BEGIN

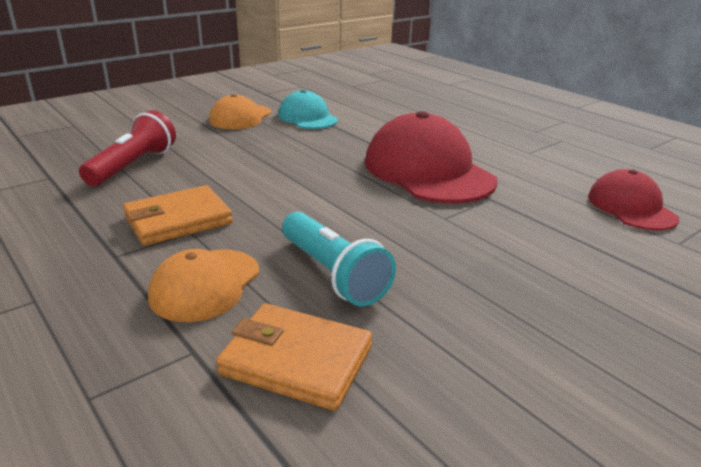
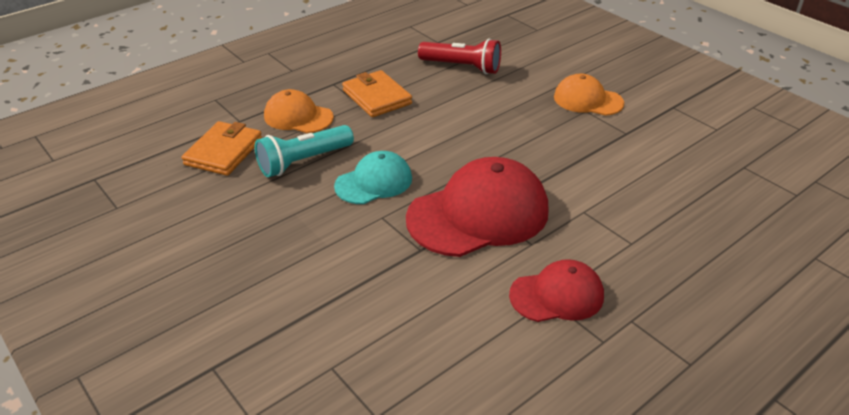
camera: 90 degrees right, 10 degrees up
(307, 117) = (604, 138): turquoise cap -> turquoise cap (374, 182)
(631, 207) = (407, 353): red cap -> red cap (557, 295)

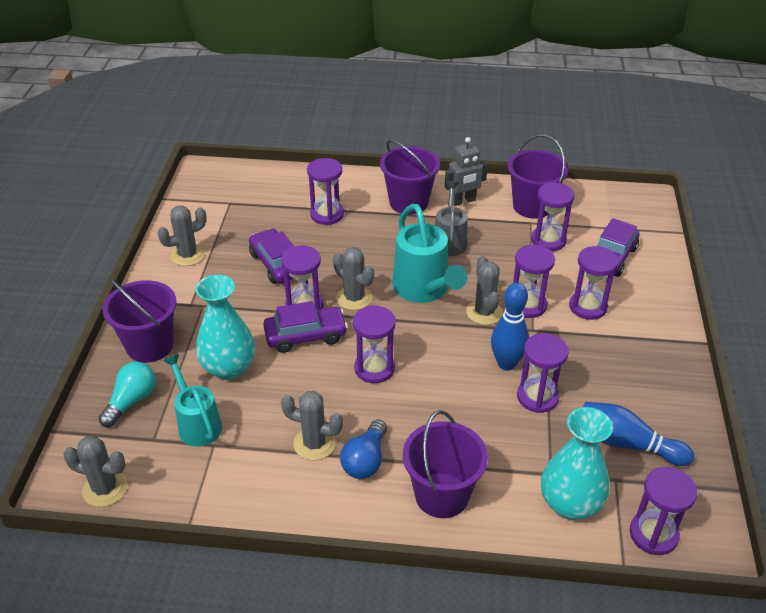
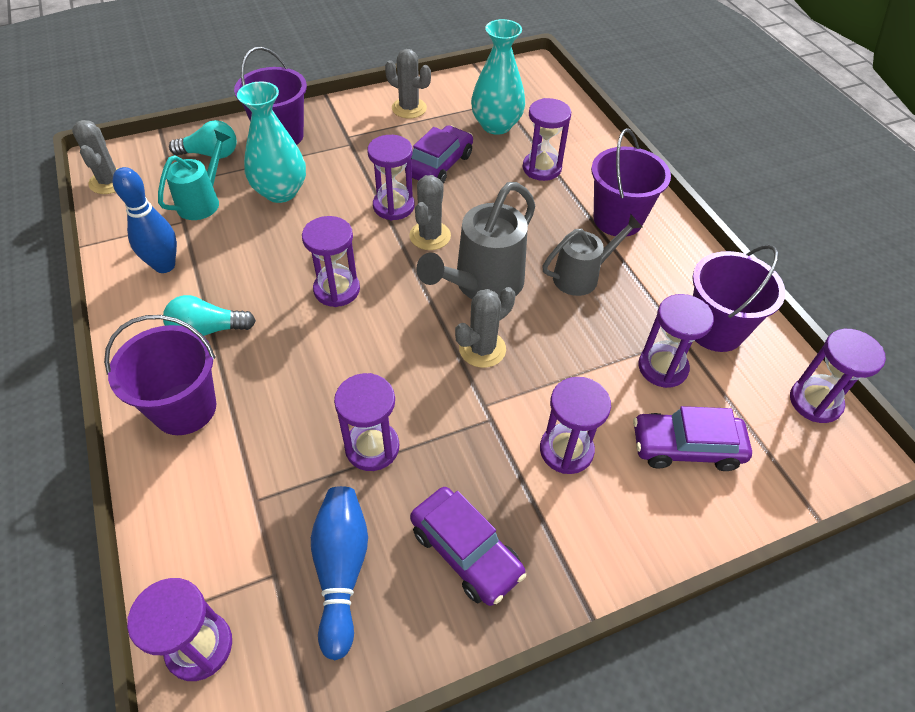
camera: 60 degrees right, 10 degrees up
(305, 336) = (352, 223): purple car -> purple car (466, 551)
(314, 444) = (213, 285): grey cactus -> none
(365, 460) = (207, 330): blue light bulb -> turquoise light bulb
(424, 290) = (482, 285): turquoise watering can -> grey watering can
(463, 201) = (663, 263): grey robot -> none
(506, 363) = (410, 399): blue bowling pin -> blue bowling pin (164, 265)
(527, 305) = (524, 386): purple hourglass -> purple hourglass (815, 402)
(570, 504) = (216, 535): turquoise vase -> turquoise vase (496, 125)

END

Repeat the records in full and exactly, leaving every picture out.

(Solution to this problem)
camera: 90 degrees right, 10 degrees up
(307, 117) = (604, 138): turquoise cap -> turquoise cap (374, 182)
(631, 207) = (407, 353): red cap -> red cap (557, 295)

camera: 60 degrees right, 10 degrees up
(305, 336) = (352, 223): purple car -> purple car (466, 551)
(314, 444) = (213, 285): grey cactus -> none
(365, 460) = (207, 330): blue light bulb -> turquoise light bulb
(424, 290) = (482, 285): turquoise watering can -> grey watering can
(463, 201) = (663, 263): grey robot -> none
(506, 363) = (410, 399): blue bowling pin -> blue bowling pin (164, 265)
(527, 305) = (524, 386): purple hourglass -> purple hourglass (815, 402)
(570, 504) = (216, 535): turquoise vase -> turquoise vase (496, 125)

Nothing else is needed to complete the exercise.